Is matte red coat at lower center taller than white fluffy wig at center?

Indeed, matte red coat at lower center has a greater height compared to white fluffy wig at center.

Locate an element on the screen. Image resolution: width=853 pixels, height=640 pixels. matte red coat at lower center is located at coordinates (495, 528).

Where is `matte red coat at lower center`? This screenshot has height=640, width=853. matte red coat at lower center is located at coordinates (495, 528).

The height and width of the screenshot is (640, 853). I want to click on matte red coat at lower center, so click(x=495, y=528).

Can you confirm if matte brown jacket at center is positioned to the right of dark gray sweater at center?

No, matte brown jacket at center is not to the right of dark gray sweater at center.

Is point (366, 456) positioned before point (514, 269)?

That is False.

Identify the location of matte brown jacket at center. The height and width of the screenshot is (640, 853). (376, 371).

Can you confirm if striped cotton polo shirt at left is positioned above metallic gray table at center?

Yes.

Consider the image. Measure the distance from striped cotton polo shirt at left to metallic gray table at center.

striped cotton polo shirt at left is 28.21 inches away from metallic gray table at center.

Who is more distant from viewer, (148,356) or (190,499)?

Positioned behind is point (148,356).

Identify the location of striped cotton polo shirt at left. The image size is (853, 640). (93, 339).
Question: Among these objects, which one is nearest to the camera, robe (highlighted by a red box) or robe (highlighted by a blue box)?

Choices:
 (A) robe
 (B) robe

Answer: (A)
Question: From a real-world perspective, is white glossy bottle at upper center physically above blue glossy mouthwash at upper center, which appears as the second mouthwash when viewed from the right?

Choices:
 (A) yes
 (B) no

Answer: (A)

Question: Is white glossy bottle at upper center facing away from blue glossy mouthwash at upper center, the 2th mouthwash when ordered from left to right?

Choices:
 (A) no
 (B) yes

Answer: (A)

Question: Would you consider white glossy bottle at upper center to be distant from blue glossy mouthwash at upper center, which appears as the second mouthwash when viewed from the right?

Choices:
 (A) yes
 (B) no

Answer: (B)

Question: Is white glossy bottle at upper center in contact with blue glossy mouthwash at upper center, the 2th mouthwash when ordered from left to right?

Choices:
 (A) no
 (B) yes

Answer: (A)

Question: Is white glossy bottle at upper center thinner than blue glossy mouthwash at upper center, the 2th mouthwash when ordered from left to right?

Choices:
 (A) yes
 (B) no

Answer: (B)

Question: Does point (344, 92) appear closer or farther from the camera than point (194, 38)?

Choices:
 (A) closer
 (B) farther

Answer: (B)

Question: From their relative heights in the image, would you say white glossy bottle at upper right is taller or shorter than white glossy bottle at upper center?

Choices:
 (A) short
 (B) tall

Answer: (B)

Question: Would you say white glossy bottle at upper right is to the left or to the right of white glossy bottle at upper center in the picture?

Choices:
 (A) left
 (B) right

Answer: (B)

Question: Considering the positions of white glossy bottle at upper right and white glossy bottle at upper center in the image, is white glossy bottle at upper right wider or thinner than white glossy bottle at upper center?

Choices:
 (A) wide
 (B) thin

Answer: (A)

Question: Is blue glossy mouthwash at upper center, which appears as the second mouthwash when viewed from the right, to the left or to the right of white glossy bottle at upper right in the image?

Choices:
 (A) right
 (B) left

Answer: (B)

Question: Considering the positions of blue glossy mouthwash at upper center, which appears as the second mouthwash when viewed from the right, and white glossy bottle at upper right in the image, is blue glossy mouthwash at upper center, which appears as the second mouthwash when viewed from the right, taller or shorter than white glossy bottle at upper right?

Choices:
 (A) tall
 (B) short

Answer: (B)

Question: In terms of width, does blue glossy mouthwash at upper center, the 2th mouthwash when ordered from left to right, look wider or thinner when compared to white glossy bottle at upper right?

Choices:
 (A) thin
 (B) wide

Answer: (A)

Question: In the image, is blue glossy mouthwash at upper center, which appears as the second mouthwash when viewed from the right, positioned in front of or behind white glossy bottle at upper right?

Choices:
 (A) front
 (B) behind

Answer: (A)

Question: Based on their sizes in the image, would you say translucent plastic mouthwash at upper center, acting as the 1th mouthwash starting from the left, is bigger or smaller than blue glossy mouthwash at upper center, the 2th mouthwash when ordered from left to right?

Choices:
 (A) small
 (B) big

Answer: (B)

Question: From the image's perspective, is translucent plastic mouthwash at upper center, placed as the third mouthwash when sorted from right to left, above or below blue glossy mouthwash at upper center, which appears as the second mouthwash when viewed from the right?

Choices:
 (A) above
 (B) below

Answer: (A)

::::::::

== GIVEN INSTRUCTION ==
Copy all of the rows above word for word, keeping their order and line breaks.

== CORRECT OUTPUT ==
Is matte red coat at lower center taller than white fluffy wig at center?

Indeed, matte red coat at lower center has a greater height compared to white fluffy wig at center.

Locate an element on the screen. Image resolution: width=853 pixels, height=640 pixels. matte red coat at lower center is located at coordinates (495, 528).

Where is `matte red coat at lower center`? This screenshot has height=640, width=853. matte red coat at lower center is located at coordinates (495, 528).

The height and width of the screenshot is (640, 853). I want to click on matte red coat at lower center, so click(x=495, y=528).

Can you confirm if matte brown jacket at center is positioned to the right of dark gray sweater at center?

No, matte brown jacket at center is not to the right of dark gray sweater at center.

Is point (366, 456) positioned before point (514, 269)?

That is False.

Identify the location of matte brown jacket at center. The height and width of the screenshot is (640, 853). (376, 371).

Can you confirm if striped cotton polo shirt at left is positioned above metallic gray table at center?

Yes.

Consider the image. Measure the distance from striped cotton polo shirt at left to metallic gray table at center.

striped cotton polo shirt at left is 28.21 inches away from metallic gray table at center.

Who is more distant from viewer, (148,356) or (190,499)?

Positioned behind is point (148,356).

Identify the location of striped cotton polo shirt at left. The image size is (853, 640). (93, 339).
Question: Among these objects, which one is nearest to the camera, robe (highlighted by a red box) or robe (highlighted by a blue box)?

Choices:
 (A) robe
 (B) robe

Answer: (A)
Question: From a real-world perspective, is white glossy bottle at upper center physically above blue glossy mouthwash at upper center, which appears as the second mouthwash when viewed from the right?

Choices:
 (A) yes
 (B) no

Answer: (A)

Question: Is white glossy bottle at upper center facing away from blue glossy mouthwash at upper center, the 2th mouthwash when ordered from left to right?

Choices:
 (A) no
 (B) yes

Answer: (A)

Question: Would you consider white glossy bottle at upper center to be distant from blue glossy mouthwash at upper center, which appears as the second mouthwash when viewed from the right?

Choices:
 (A) yes
 (B) no

Answer: (B)

Question: Is white glossy bottle at upper center in contact with blue glossy mouthwash at upper center, the 2th mouthwash when ordered from left to right?

Choices:
 (A) no
 (B) yes

Answer: (A)

Question: Is white glossy bottle at upper center thinner than blue glossy mouthwash at upper center, the 2th mouthwash when ordered from left to right?

Choices:
 (A) yes
 (B) no

Answer: (B)

Question: Does point (344, 92) appear closer or farther from the camera than point (194, 38)?

Choices:
 (A) closer
 (B) farther

Answer: (B)

Question: From their relative heights in the image, would you say white glossy bottle at upper right is taller or shorter than white glossy bottle at upper center?

Choices:
 (A) short
 (B) tall

Answer: (B)

Question: Would you say white glossy bottle at upper right is to the left or to the right of white glossy bottle at upper center in the picture?

Choices:
 (A) left
 (B) right

Answer: (B)

Question: Considering the positions of white glossy bottle at upper right and white glossy bottle at upper center in the image, is white glossy bottle at upper right wider or thinner than white glossy bottle at upper center?

Choices:
 (A) wide
 (B) thin

Answer: (A)

Question: Is blue glossy mouthwash at upper center, which appears as the second mouthwash when viewed from the right, to the left or to the right of white glossy bottle at upper right in the image?

Choices:
 (A) right
 (B) left

Answer: (B)

Question: Considering the positions of blue glossy mouthwash at upper center, which appears as the second mouthwash when viewed from the right, and white glossy bottle at upper right in the image, is blue glossy mouthwash at upper center, which appears as the second mouthwash when viewed from the right, taller or shorter than white glossy bottle at upper right?

Choices:
 (A) tall
 (B) short

Answer: (B)

Question: In terms of width, does blue glossy mouthwash at upper center, the 2th mouthwash when ordered from left to right, look wider or thinner when compared to white glossy bottle at upper right?

Choices:
 (A) thin
 (B) wide

Answer: (A)

Question: In the image, is blue glossy mouthwash at upper center, which appears as the second mouthwash when viewed from the right, positioned in front of or behind white glossy bottle at upper right?

Choices:
 (A) front
 (B) behind

Answer: (A)

Question: Based on their sizes in the image, would you say translucent plastic mouthwash at upper center, acting as the 1th mouthwash starting from the left, is bigger or smaller than blue glossy mouthwash at upper center, the 2th mouthwash when ordered from left to right?

Choices:
 (A) small
 (B) big

Answer: (B)

Question: From the image's perspective, is translucent plastic mouthwash at upper center, placed as the third mouthwash when sorted from right to left, above or below blue glossy mouthwash at upper center, which appears as the second mouthwash when viewed from the right?

Choices:
 (A) above
 (B) below

Answer: (A)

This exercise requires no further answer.